**Raw data**
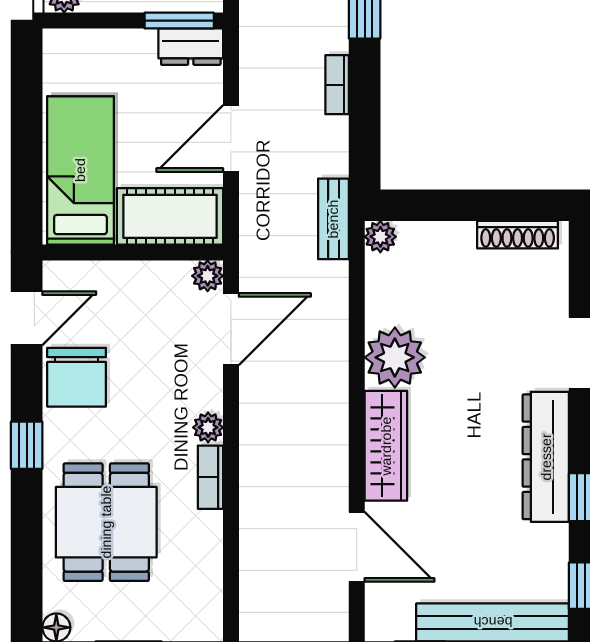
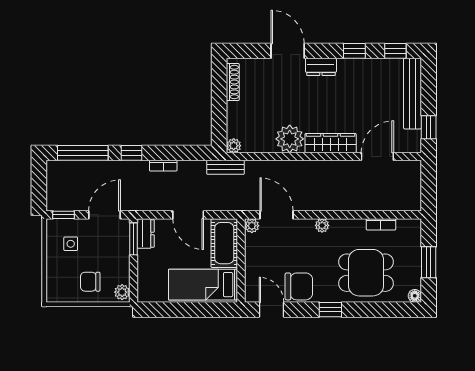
dresser: (546, 457) -> (321, 67), width x0.51, depth x0.80
bookcase: (210, 477) -> (381, 224), moved

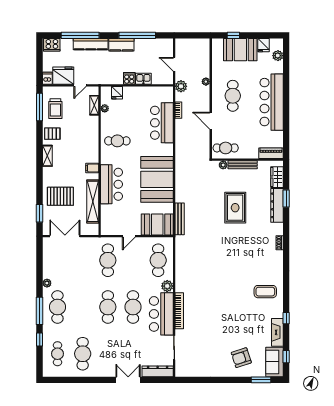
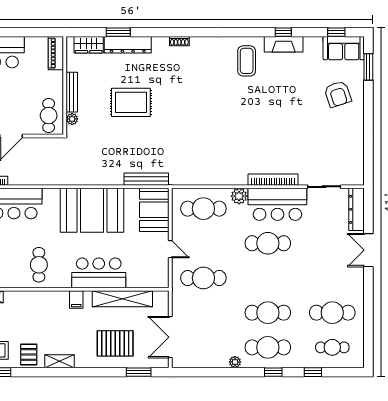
pallet: (60, 196) -> (115, 343), turned 90
cafe table: (108, 307) -> (268, 313), moved
window: (40, 311) -> (273, 372), width x0.46
fireplace: (277, 332) -> (284, 44), moved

**What you have to do**
Your copy should hold exactly the lines from the line containing "bookcase: (210, 477) -> (381, 224), moved" through the last line of the listing above, both included, and no pictures.

**Exercise answer**
bookcase: (210, 477) -> (381, 224), moved

pallet: (60, 196) -> (115, 343), turned 90
cafe table: (108, 307) -> (268, 313), moved
window: (40, 311) -> (273, 372), width x0.46
fireplace: (277, 332) -> (284, 44), moved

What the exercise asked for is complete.